§ **Aim of the exercise**:
Every record must be given again word for word; no picture belongs in the copy.

§ **Recorded information**:

<<<<

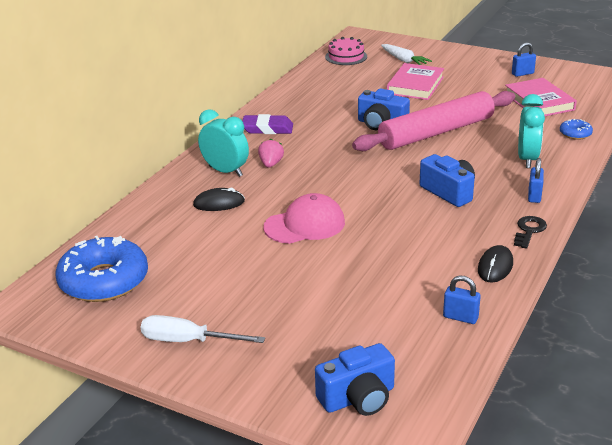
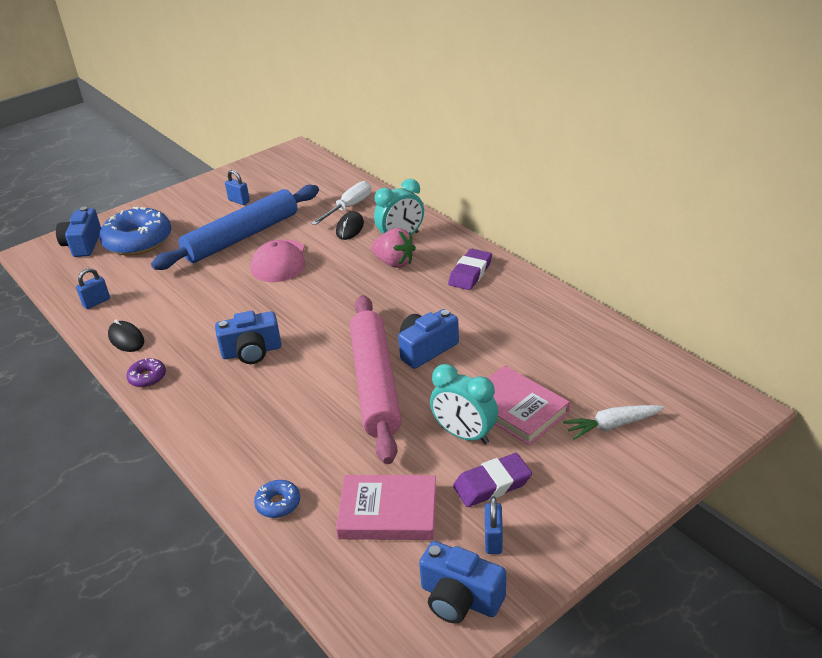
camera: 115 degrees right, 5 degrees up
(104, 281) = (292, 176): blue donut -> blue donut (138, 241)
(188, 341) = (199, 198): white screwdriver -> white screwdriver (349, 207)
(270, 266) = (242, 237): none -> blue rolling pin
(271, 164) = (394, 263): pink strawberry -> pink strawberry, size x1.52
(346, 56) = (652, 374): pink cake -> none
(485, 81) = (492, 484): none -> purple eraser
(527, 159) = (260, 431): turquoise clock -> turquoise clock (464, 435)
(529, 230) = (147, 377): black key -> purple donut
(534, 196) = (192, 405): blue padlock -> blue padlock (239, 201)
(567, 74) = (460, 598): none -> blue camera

>>>>

§ **Exercise output**:
camera: 115 degrees right, 5 degrees up
(104, 281) = (292, 176): blue donut -> blue donut (138, 241)
(188, 341) = (199, 198): white screwdriver -> white screwdriver (349, 207)
(270, 266) = (242, 237): none -> blue rolling pin
(271, 164) = (394, 263): pink strawberry -> pink strawberry, size x1.52
(346, 56) = (652, 374): pink cake -> none
(485, 81) = (492, 484): none -> purple eraser
(527, 159) = (260, 431): turquoise clock -> turquoise clock (464, 435)
(529, 230) = (147, 377): black key -> purple donut
(534, 196) = (192, 405): blue padlock -> blue padlock (239, 201)
(567, 74) = (460, 598): none -> blue camera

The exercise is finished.